• [What you are asked to do]
After finding "L1: none -> 6.8uH (N007, N009)" in a line below, print that line and the rest of the lines exactly, leaving out all pictures.

• [Exercise inputs]

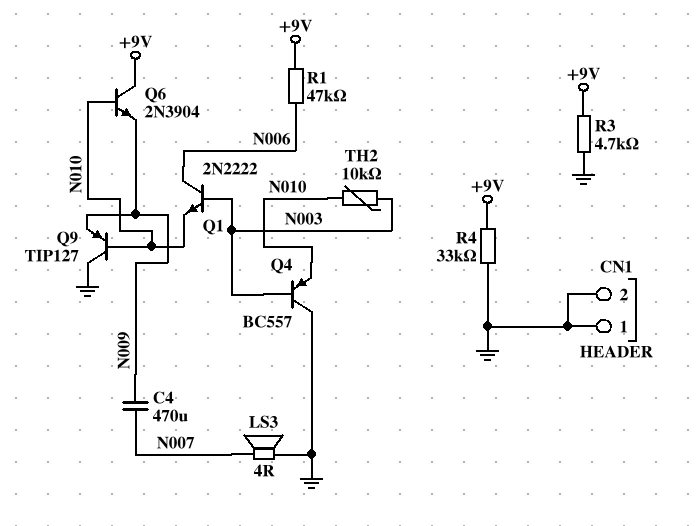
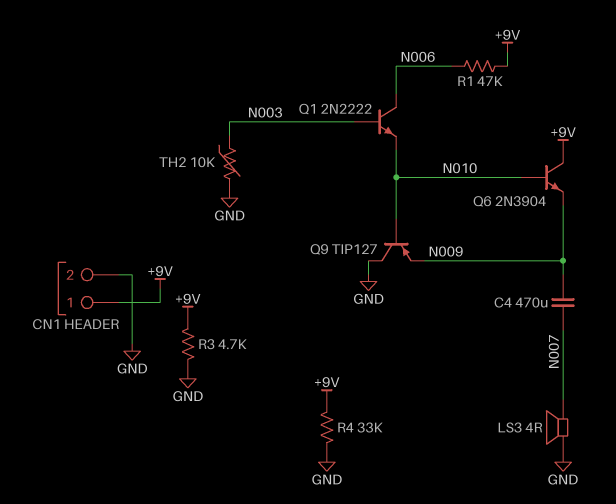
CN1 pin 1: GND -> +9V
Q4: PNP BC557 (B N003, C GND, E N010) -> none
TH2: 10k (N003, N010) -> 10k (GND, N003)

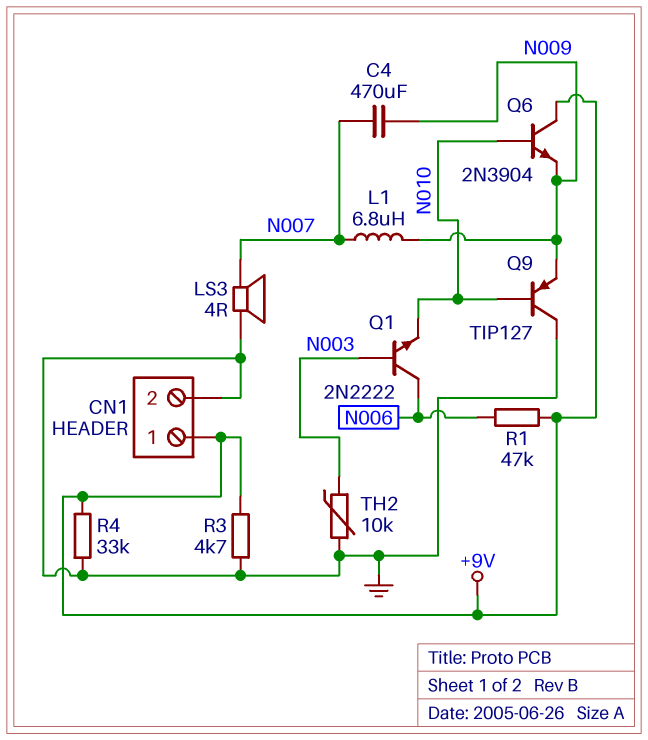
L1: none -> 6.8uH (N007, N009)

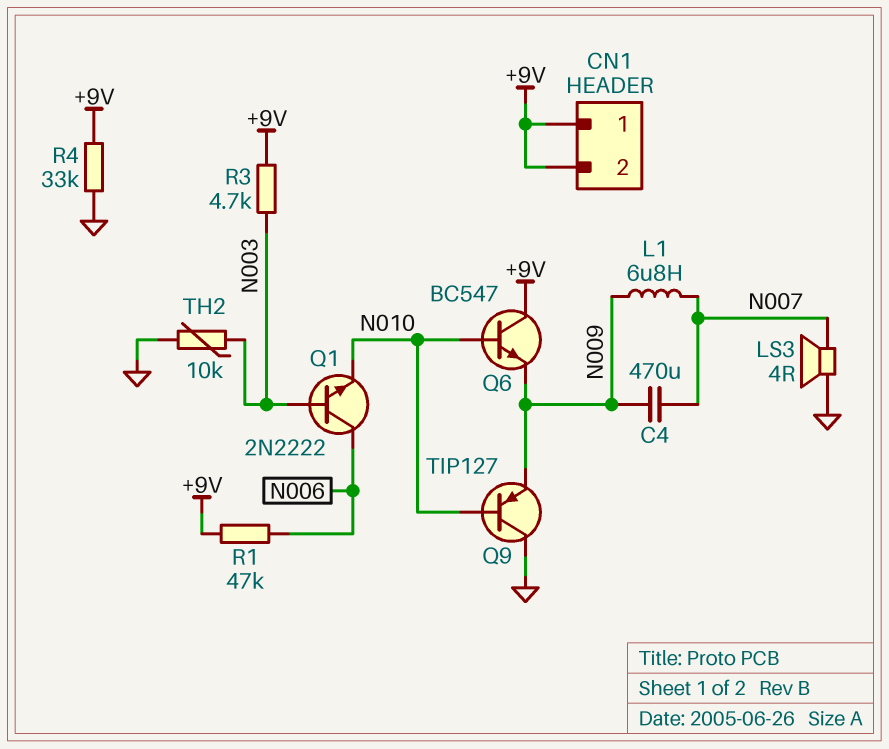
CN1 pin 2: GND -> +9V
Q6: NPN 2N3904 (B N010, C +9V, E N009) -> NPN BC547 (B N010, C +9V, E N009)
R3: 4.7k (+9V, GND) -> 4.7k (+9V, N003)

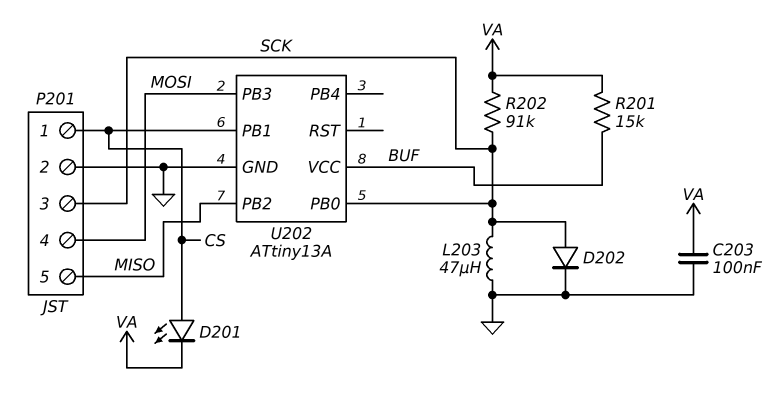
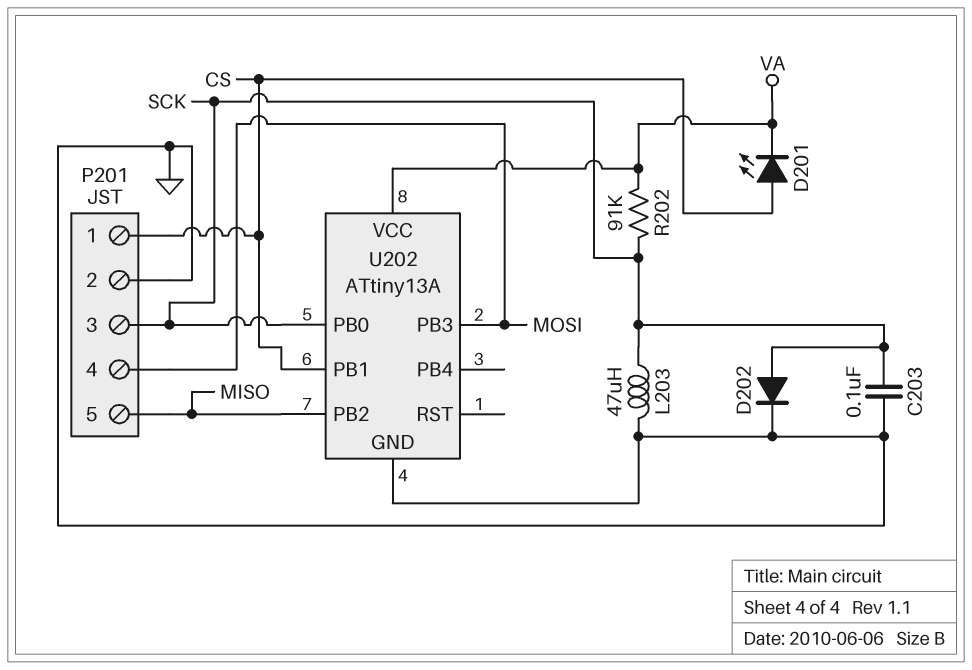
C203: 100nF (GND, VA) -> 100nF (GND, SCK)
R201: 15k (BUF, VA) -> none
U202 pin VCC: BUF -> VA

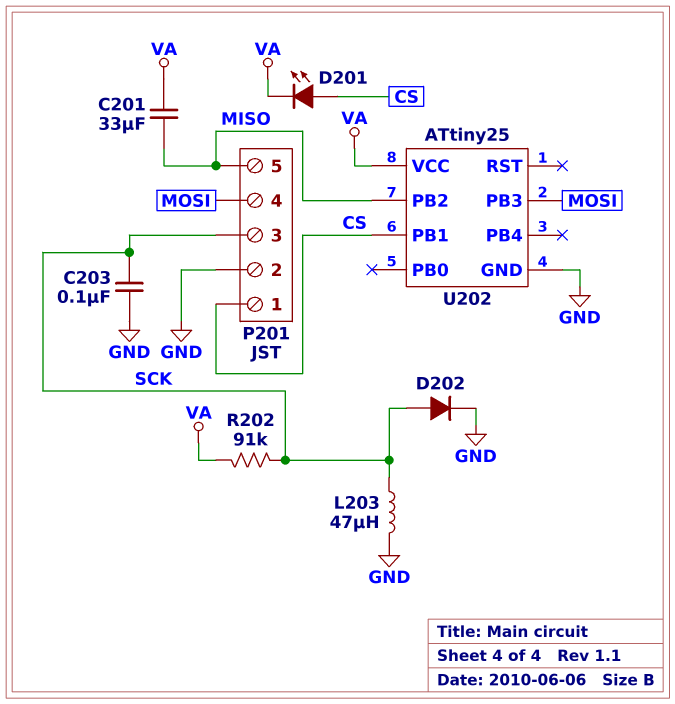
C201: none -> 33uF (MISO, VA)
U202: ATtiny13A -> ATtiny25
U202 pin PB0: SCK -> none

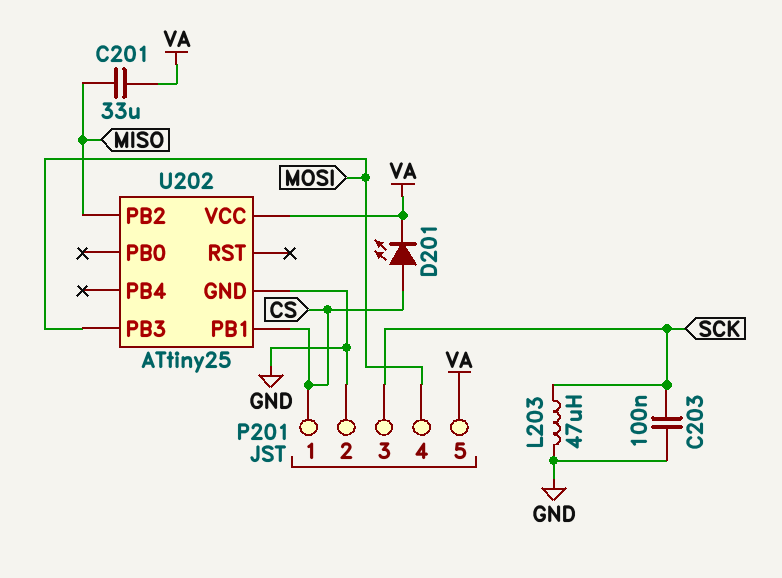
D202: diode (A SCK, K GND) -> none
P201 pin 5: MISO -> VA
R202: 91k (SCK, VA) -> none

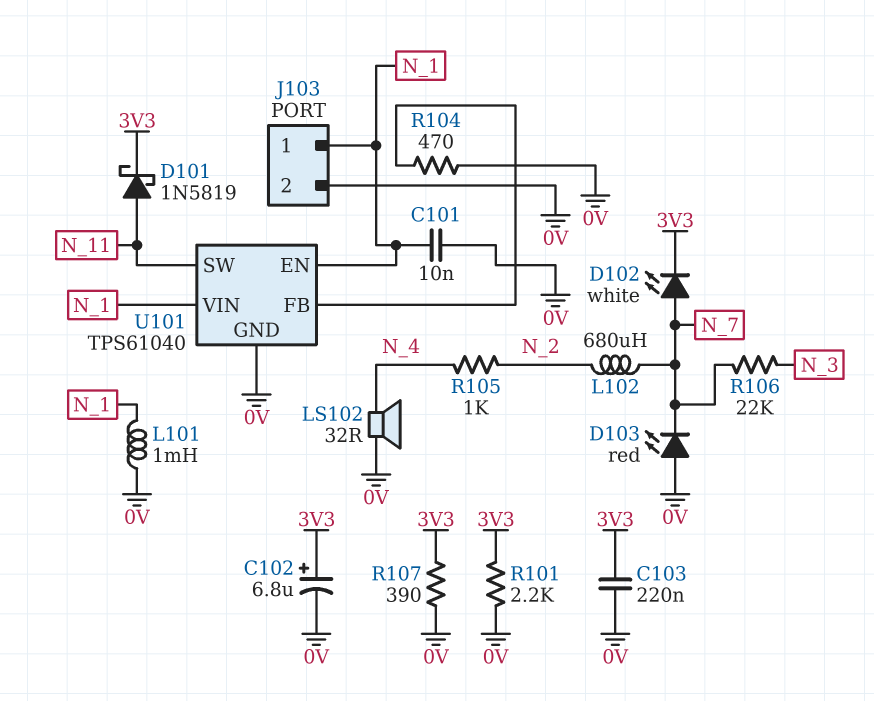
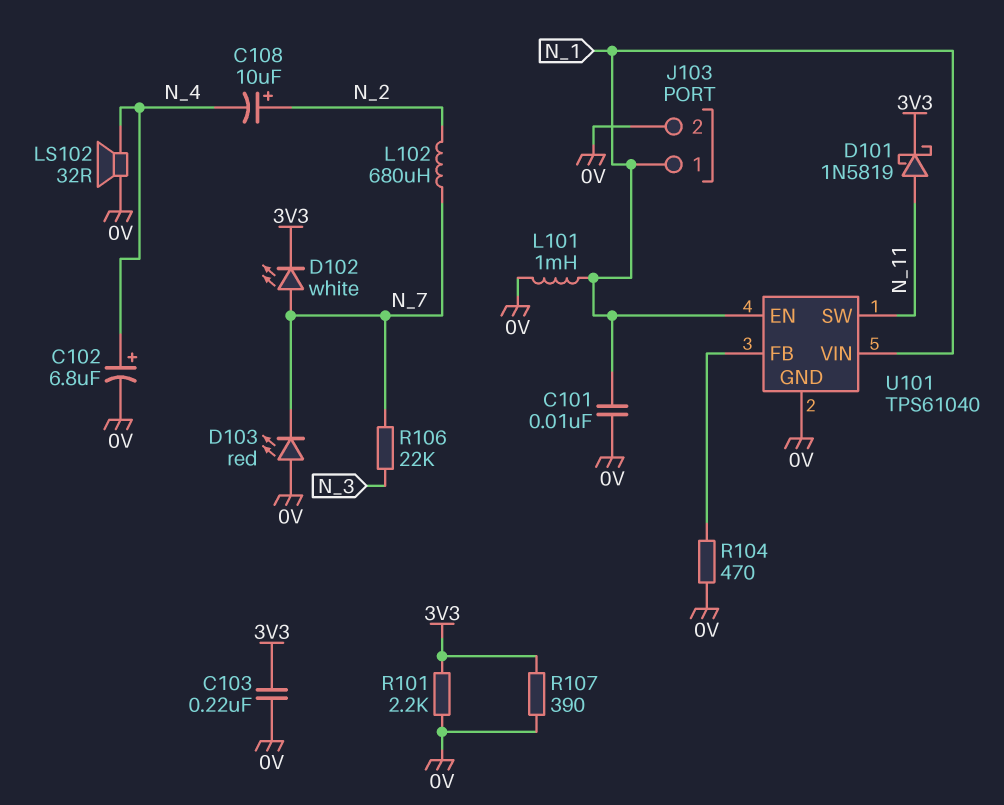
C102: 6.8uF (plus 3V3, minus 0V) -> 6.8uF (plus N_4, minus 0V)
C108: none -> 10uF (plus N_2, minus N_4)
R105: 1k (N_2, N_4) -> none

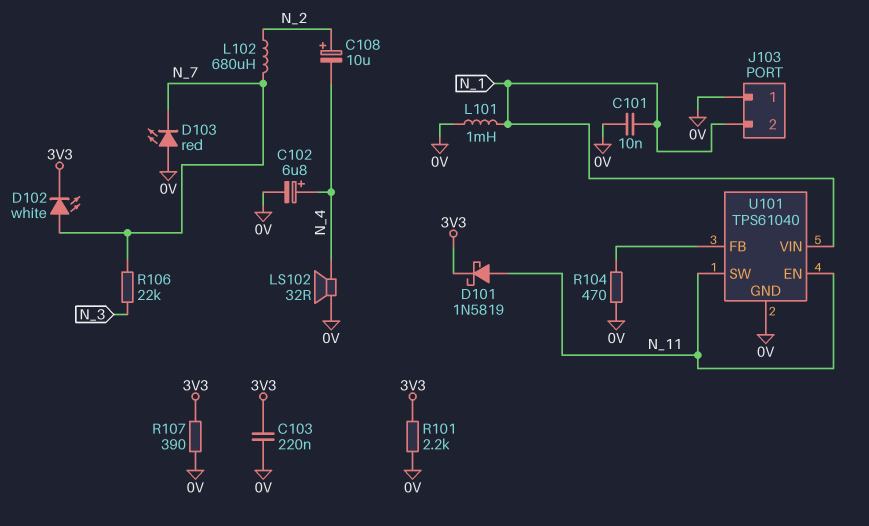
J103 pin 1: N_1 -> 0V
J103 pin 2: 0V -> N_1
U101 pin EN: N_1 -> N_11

• [Written reply]
L1: none -> 6.8uH (N007, N009)

CN1 pin 2: GND -> +9V
Q6: NPN 2N3904 (B N010, C +9V, E N009) -> NPN BC547 (B N010, C +9V, E N009)
R3: 4.7k (+9V, GND) -> 4.7k (+9V, N003)

C203: 100nF (GND, VA) -> 100nF (GND, SCK)
R201: 15k (BUF, VA) -> none
U202 pin VCC: BUF -> VA

C201: none -> 33uF (MISO, VA)
U202: ATtiny13A -> ATtiny25
U202 pin PB0: SCK -> none

D202: diode (A SCK, K GND) -> none
P201 pin 5: MISO -> VA
R202: 91k (SCK, VA) -> none

C102: 6.8uF (plus 3V3, minus 0V) -> 6.8uF (plus N_4, minus 0V)
C108: none -> 10uF (plus N_2, minus N_4)
R105: 1k (N_2, N_4) -> none

J103 pin 1: N_1 -> 0V
J103 pin 2: 0V -> N_1
U101 pin EN: N_1 -> N_11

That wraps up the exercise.